#### YOUR GOAL:
Restate word for word the entries below, starting with the line with "none -> black plate D7:D10 level 2" and continuing through the line with "none -> orange brick T10 level 1". Include both of those lines and no others.

[Items from a data source]
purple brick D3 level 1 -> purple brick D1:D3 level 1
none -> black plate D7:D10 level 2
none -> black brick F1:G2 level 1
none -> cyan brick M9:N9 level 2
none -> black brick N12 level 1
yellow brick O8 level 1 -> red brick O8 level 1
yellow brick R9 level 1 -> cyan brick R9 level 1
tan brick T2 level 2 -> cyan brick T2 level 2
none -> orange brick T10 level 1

--

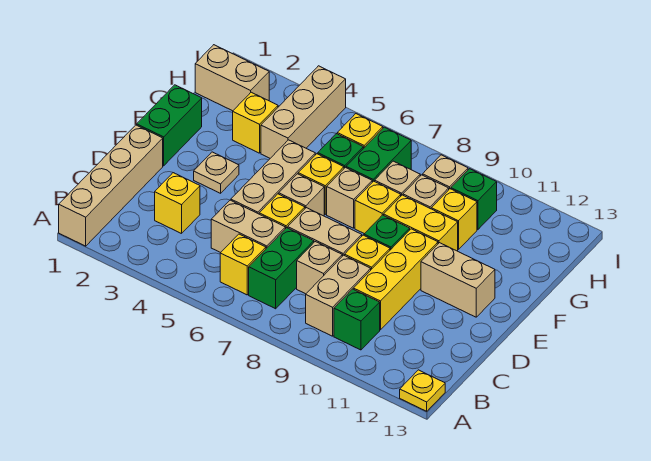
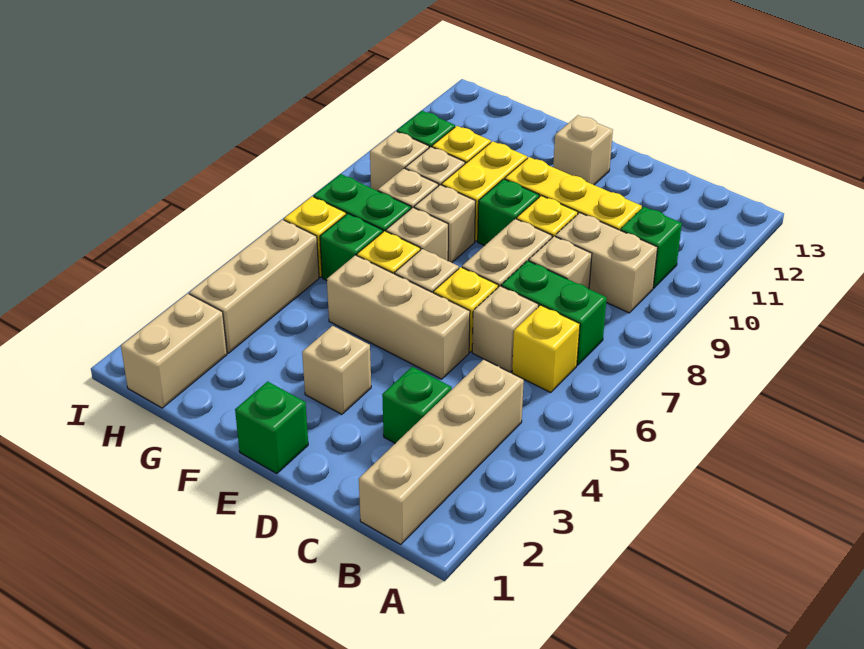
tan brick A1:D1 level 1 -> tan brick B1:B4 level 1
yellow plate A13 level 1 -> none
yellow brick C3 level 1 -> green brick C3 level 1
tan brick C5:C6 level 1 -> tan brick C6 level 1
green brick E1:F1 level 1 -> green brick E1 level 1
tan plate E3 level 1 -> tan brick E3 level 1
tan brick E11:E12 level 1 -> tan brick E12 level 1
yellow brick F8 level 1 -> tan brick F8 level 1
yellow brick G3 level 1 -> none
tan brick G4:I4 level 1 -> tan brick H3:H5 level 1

==

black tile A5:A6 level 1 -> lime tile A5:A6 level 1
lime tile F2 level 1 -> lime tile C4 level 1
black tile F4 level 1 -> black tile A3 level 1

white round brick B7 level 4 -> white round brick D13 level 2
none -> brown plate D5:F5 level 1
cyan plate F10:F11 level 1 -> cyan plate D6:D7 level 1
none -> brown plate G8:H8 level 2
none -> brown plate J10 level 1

#### OUTPUT BELOW:
none -> black plate D7:D10 level 2
none -> black brick F1:G2 level 1
none -> cyan brick M9:N9 level 2
none -> black brick N12 level 1
yellow brick O8 level 1 -> red brick O8 level 1
yellow brick R9 level 1 -> cyan brick R9 level 1
tan brick T2 level 2 -> cyan brick T2 level 2
none -> orange brick T10 level 1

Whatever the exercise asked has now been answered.